● **Aim of the exercise**:
Only the lines below starting at the one containing "orange brick G3 level 1" and ending at the one containing "grey brick L9" belong in the answer, each copied exactly.

● **Input for this task**:
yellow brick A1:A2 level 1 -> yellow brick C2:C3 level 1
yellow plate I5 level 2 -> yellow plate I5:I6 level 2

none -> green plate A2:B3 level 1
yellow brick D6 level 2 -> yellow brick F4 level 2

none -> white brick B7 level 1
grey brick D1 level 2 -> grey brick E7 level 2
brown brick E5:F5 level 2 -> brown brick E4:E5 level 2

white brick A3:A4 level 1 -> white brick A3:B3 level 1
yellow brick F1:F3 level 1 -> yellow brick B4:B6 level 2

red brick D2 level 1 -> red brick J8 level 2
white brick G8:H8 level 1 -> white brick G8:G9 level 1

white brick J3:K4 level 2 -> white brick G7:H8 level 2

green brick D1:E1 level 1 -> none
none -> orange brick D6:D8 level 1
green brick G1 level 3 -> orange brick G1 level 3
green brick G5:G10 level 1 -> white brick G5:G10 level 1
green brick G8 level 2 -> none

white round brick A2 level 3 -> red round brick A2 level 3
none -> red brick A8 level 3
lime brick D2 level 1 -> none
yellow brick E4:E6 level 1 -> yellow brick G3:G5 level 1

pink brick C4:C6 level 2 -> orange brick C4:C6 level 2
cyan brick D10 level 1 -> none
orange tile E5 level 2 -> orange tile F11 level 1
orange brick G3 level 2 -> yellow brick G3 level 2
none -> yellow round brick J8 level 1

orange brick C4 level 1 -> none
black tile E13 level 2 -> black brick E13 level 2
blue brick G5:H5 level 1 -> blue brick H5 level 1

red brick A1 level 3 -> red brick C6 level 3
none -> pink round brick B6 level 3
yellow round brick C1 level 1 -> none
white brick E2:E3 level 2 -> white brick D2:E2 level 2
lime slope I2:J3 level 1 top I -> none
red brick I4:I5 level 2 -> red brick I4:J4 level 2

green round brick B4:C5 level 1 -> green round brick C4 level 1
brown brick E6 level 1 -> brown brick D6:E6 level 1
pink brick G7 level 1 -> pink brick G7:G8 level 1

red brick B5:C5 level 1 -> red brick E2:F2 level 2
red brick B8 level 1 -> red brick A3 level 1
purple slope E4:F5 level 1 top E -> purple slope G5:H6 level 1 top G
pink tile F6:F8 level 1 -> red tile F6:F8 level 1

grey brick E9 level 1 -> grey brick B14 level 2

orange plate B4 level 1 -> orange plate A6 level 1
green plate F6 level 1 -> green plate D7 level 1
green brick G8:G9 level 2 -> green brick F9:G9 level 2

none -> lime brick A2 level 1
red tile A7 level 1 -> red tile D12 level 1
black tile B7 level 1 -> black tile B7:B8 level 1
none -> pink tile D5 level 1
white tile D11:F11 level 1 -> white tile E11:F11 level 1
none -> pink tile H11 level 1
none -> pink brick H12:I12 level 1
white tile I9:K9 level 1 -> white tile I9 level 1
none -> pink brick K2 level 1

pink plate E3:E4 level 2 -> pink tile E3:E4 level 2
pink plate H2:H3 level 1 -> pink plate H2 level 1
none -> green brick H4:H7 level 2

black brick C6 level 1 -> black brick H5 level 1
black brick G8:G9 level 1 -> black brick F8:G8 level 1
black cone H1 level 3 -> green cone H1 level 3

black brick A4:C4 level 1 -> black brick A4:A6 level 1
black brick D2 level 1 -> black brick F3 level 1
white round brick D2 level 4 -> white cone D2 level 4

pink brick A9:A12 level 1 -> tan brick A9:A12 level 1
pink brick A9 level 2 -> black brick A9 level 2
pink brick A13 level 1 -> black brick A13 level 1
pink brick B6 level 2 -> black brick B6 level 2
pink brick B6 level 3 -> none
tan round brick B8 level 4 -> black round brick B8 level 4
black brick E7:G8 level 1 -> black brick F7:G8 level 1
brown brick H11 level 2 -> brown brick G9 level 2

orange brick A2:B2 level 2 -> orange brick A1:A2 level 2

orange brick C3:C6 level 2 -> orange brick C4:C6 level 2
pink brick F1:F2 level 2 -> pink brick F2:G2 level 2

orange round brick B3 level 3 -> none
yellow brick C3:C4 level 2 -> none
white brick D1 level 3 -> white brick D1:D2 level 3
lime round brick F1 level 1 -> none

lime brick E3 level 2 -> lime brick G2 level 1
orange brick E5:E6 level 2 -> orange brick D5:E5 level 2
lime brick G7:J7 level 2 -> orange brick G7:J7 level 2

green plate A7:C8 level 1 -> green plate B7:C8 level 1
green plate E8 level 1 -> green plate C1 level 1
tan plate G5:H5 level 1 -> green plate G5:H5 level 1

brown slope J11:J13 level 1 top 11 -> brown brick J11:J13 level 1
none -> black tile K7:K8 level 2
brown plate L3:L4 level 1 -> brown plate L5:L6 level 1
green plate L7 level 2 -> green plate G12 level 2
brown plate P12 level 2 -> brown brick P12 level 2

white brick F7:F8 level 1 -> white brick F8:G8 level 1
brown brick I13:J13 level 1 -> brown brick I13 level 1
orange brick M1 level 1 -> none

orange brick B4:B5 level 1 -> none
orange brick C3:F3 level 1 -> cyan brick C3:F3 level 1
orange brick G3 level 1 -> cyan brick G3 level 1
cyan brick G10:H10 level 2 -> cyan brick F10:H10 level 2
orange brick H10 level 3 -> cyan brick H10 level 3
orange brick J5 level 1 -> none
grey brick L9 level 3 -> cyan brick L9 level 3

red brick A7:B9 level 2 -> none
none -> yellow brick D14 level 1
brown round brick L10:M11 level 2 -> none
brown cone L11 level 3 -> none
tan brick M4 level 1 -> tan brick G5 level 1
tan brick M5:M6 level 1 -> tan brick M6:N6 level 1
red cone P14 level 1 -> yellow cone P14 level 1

● **Answer**:
orange brick G3 level 1 -> cyan brick G3 level 1
cyan brick G10:H10 level 2 -> cyan brick F10:H10 level 2
orange brick H10 level 3 -> cyan brick H10 level 3
orange brick J5 level 1 -> none
grey brick L9 level 3 -> cyan brick L9 level 3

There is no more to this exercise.